Problem description
The copy you give must match the listing below exactly and contain no pictures.

Source records: Begin

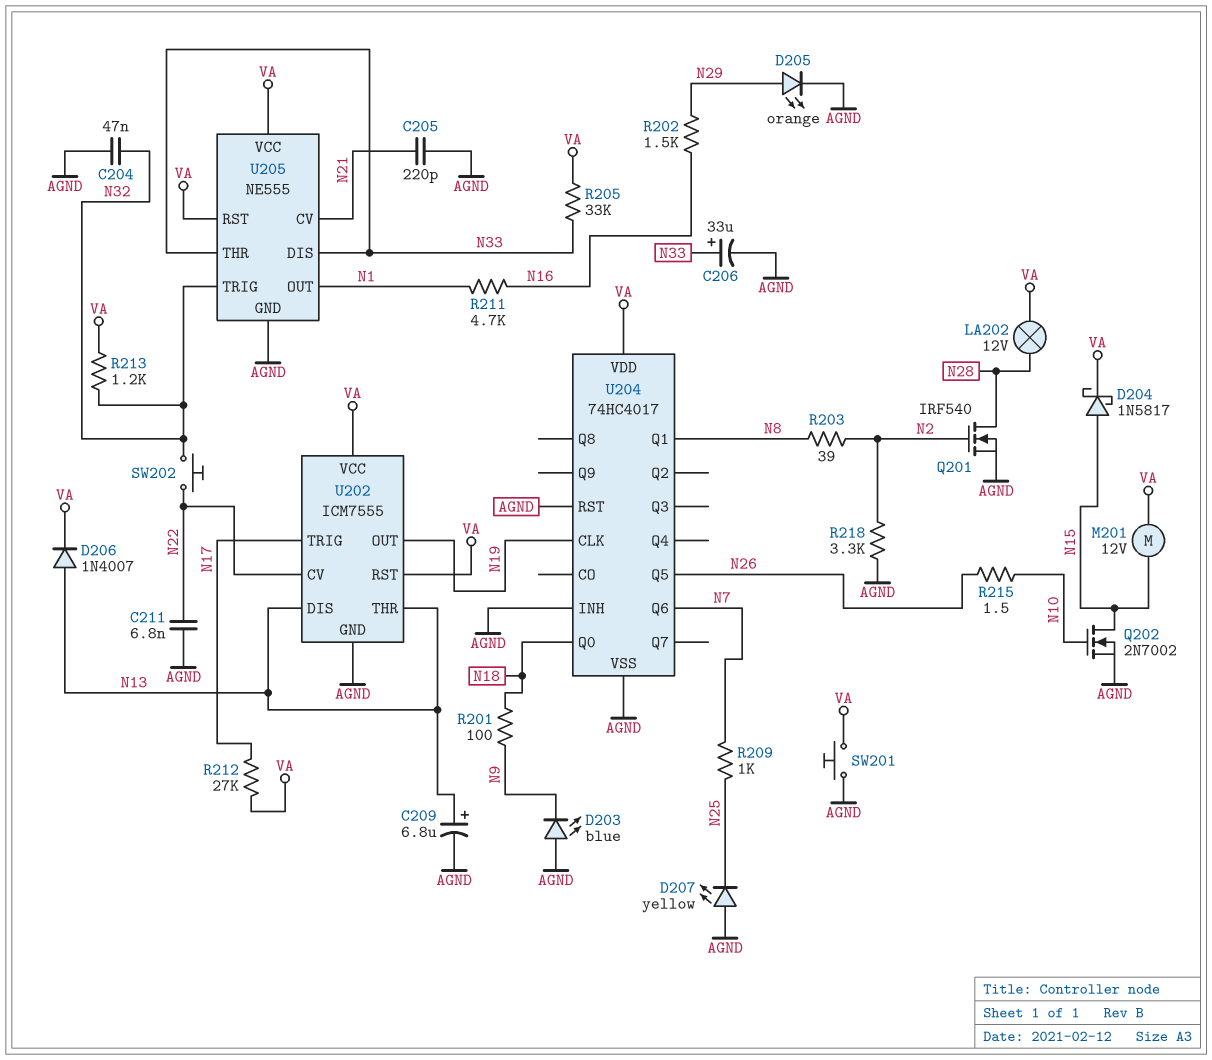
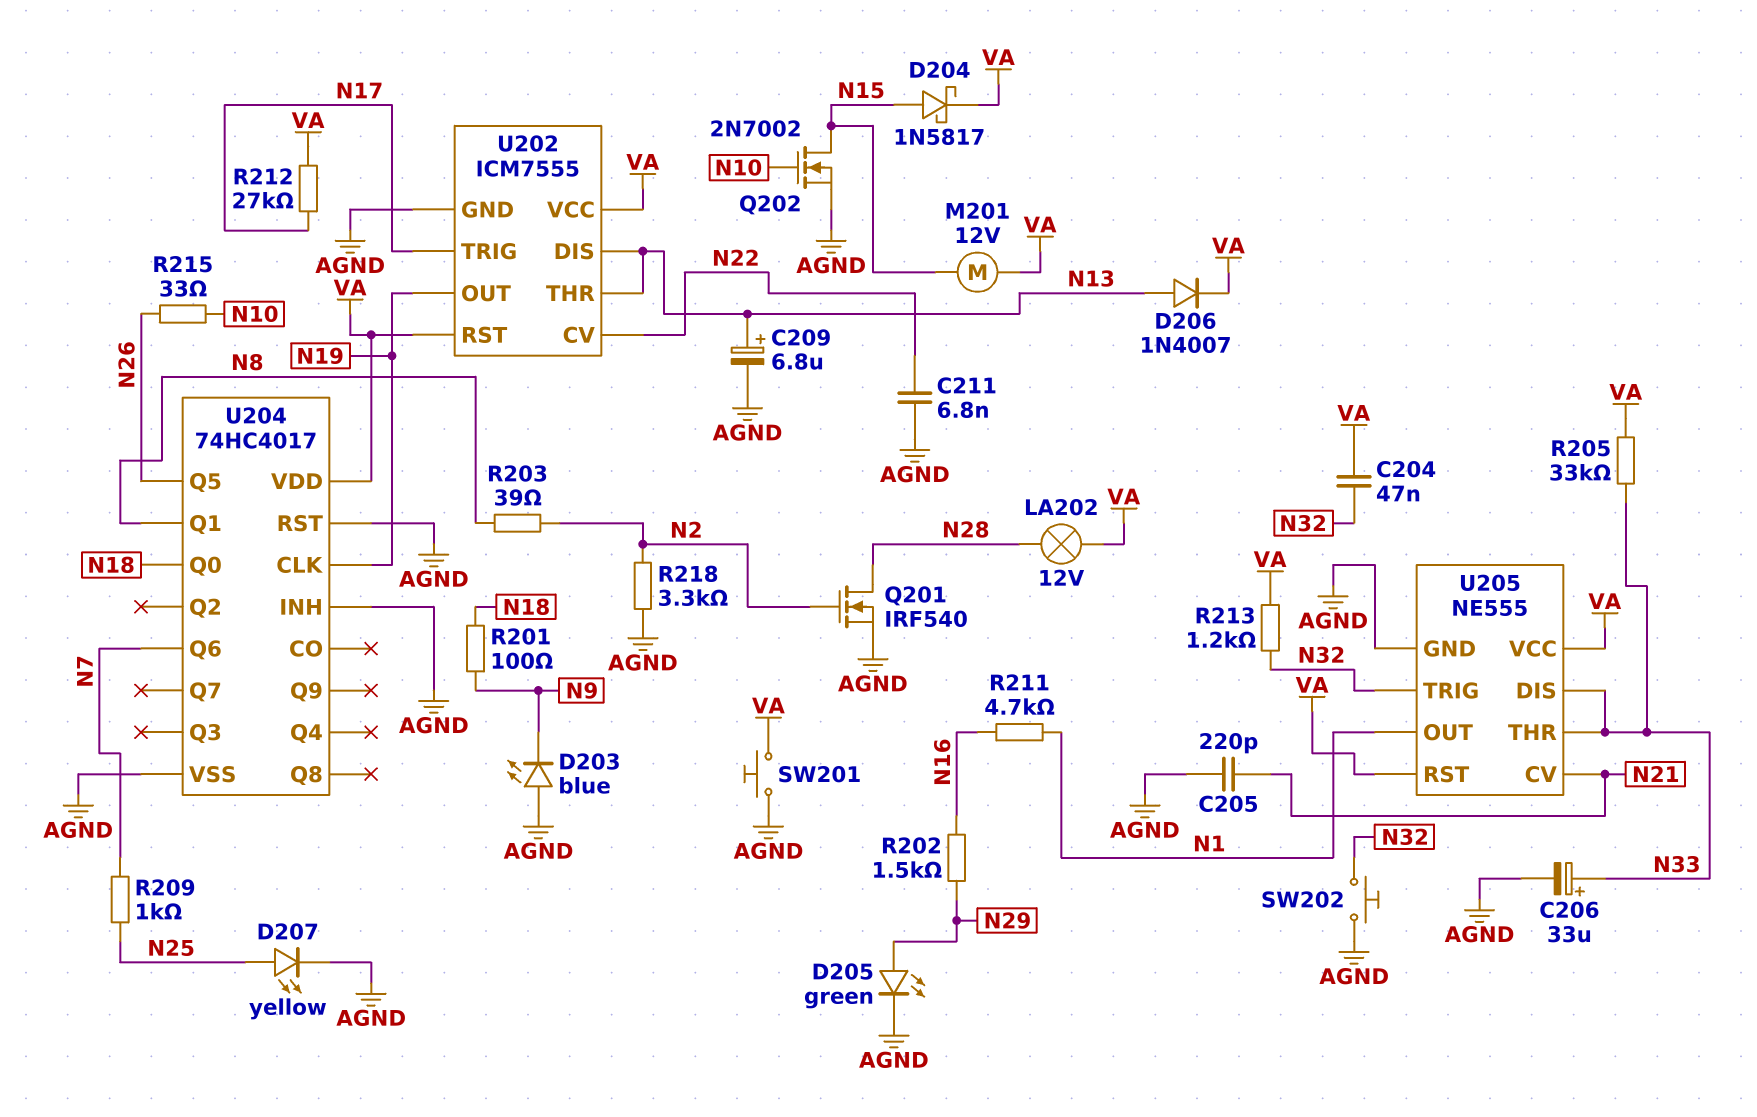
C204: 47nF (AGND, N32) -> 47nF (N32, VA)
D205: LED orange (A N29, K AGND) -> LED green (A N29, K AGND)
D207: LED yellow (A AGND, K N25) -> LED yellow (A N25, K AGND)
R215: 1.5 (N10, N26) -> 33 (N10, N26)
SW202: button (N22, N32) -> button (AGND, N32)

Source records: End

Response to this exercise
C204: 47nF (AGND, N32) -> 47nF (N32, VA)
D205: LED orange (A N29, K AGND) -> LED green (A N29, K AGND)
D207: LED yellow (A AGND, K N25) -> LED yellow (A N25, K AGND)
R215: 1.5 (N10, N26) -> 33 (N10, N26)
SW202: button (N22, N32) -> button (AGND, N32)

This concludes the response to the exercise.